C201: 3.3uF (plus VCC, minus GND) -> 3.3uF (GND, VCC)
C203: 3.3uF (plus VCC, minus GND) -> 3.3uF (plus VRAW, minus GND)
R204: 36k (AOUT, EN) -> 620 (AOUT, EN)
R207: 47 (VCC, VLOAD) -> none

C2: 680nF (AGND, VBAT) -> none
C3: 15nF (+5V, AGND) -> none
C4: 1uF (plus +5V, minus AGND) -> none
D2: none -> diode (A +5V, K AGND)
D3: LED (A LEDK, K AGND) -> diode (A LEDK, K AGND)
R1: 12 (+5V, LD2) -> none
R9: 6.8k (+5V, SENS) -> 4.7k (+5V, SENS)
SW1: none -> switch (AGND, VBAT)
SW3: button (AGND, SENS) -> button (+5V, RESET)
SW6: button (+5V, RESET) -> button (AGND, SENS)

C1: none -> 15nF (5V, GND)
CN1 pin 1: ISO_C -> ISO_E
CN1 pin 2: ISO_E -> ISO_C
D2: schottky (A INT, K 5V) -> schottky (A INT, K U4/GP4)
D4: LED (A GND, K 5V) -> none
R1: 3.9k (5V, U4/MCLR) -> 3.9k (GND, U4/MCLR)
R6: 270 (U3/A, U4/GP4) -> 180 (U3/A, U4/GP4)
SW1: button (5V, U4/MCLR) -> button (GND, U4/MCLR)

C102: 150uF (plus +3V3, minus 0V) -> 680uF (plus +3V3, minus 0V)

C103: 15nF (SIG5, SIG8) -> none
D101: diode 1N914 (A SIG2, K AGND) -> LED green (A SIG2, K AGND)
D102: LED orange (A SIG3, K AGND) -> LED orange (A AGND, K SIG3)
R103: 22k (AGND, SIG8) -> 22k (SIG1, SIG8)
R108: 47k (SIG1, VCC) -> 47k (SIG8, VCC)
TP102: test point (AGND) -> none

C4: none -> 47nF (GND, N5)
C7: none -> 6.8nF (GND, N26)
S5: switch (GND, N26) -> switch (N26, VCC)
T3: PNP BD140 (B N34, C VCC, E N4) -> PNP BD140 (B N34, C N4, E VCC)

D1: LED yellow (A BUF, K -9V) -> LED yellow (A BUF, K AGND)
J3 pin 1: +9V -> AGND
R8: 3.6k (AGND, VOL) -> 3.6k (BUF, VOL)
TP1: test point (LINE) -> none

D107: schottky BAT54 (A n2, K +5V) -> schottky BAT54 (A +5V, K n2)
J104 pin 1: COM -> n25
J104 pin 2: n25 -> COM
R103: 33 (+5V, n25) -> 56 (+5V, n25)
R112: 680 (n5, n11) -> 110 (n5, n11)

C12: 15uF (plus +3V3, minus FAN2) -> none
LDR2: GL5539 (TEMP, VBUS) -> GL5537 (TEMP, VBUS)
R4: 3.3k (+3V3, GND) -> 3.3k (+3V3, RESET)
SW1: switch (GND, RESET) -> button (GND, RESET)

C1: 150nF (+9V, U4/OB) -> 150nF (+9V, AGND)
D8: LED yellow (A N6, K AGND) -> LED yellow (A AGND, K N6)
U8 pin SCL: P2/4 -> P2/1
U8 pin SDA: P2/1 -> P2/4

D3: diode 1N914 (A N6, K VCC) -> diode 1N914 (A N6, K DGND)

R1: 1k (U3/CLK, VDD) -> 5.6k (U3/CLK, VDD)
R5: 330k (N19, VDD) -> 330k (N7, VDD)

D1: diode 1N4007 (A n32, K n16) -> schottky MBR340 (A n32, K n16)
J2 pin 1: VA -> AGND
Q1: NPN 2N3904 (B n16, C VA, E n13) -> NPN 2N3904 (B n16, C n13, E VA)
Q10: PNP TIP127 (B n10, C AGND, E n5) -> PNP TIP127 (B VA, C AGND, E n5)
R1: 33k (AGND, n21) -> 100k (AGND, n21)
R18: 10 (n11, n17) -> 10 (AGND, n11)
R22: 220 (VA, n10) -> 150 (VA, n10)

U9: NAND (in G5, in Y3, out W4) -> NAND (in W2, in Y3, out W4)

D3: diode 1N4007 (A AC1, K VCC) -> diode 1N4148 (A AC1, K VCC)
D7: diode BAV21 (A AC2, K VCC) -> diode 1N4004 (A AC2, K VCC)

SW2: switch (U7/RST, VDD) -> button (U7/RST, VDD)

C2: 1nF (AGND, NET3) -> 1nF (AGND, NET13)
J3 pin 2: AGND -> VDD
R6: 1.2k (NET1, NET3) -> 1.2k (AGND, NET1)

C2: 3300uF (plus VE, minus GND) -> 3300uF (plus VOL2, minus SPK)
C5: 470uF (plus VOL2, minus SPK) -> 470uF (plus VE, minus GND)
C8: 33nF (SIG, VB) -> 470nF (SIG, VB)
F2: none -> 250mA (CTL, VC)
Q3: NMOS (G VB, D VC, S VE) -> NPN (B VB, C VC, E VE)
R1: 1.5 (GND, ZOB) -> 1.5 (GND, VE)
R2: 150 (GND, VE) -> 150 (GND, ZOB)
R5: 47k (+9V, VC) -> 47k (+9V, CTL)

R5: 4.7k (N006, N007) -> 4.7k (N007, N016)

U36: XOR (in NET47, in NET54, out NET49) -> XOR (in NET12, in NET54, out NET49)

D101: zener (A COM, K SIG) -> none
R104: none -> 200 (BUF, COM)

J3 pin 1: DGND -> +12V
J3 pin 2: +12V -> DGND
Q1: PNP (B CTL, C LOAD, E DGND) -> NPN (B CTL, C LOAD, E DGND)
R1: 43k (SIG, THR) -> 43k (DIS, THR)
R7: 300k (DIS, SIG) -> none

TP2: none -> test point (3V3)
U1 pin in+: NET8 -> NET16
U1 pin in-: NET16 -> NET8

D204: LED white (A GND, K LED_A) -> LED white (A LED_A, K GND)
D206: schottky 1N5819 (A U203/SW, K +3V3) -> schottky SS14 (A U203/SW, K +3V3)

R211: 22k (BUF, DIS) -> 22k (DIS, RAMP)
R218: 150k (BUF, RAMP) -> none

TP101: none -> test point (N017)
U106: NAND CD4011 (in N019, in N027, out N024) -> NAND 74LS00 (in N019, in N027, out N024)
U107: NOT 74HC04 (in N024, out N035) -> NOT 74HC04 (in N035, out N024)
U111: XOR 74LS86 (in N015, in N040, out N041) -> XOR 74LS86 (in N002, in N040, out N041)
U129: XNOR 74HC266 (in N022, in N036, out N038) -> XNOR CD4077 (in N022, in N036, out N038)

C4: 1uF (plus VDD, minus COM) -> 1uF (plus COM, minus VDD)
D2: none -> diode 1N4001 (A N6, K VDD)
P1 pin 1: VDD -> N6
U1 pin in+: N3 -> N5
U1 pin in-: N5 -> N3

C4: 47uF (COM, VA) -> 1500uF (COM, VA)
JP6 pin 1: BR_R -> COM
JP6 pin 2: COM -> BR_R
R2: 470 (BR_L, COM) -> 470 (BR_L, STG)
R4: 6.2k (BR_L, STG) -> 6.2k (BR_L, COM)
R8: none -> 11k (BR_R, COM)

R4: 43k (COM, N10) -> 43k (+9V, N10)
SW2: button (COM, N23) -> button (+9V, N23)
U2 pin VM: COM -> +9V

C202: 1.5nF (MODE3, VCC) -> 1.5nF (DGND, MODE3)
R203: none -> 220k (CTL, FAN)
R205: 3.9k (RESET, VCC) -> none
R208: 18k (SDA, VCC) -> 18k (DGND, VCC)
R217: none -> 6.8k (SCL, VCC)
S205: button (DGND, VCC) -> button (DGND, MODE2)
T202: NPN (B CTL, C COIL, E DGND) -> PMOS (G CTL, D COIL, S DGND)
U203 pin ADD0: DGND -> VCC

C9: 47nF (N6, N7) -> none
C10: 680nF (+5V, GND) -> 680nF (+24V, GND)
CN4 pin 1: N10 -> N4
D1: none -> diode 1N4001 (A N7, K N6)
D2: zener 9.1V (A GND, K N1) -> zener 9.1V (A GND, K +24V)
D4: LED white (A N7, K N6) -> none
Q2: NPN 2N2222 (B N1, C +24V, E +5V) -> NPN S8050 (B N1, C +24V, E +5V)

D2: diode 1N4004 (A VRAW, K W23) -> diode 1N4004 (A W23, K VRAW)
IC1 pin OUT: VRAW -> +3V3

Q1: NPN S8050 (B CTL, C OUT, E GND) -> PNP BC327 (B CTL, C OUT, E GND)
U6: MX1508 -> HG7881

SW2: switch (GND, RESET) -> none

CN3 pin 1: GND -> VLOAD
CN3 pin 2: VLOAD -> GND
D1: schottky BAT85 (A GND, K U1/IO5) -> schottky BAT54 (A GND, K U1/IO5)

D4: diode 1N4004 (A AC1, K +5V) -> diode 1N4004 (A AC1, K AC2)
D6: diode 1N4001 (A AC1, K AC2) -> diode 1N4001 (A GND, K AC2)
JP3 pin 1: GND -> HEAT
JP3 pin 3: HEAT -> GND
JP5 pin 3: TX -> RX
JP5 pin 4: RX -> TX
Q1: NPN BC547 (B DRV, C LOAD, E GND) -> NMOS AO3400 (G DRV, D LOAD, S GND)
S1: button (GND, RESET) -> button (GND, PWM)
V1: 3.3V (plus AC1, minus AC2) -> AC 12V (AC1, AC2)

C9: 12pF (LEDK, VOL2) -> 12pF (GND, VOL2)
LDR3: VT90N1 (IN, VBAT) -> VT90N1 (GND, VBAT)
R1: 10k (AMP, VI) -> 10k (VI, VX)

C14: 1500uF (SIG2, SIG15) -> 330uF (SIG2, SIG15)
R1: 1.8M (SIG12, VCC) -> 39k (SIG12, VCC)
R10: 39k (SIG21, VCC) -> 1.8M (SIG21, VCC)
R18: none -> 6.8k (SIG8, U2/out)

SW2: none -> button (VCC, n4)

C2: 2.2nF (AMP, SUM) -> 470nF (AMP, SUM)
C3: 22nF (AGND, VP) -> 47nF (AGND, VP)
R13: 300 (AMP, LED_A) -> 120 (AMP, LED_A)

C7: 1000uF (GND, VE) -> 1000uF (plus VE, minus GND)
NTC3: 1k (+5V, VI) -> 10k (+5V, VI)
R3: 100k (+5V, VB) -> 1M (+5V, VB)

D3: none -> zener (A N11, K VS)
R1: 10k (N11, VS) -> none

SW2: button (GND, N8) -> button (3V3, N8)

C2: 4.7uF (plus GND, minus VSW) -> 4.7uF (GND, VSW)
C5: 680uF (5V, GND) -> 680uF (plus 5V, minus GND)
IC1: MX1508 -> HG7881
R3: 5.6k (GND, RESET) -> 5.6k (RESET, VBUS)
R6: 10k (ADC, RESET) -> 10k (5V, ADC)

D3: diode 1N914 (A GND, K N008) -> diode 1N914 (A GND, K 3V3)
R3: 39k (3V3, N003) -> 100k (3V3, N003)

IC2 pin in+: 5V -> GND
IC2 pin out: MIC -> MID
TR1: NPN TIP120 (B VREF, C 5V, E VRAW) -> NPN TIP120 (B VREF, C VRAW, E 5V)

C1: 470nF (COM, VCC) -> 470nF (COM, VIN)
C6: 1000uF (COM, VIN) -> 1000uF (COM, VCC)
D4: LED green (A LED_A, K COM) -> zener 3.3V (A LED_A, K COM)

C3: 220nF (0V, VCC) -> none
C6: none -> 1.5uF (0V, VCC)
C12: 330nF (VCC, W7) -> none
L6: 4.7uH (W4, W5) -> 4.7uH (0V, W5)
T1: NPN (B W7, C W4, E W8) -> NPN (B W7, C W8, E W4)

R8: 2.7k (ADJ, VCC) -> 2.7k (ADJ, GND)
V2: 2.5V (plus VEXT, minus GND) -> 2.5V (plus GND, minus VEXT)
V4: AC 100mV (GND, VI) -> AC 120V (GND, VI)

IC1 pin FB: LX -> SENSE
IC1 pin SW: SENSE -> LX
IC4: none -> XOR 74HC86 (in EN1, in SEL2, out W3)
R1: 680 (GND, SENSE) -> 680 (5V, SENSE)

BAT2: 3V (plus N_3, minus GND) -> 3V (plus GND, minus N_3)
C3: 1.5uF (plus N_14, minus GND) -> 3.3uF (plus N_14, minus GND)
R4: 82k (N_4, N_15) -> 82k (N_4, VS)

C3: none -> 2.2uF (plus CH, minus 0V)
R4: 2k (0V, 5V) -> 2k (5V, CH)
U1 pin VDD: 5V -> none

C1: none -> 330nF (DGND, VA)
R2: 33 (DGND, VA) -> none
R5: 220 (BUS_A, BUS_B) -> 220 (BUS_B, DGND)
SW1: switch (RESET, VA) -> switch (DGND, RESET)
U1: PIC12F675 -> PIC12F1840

▶ _WORK INSTRUCTIONS_
Find the string "white" in the entries above. Copy each line where it occurs.

▶ _WRITTEN REPLY_
D204: LED white (A GND, K LED_A) -> LED white (A LED_A, K GND)
D4: LED white (A N7, K N6) -> none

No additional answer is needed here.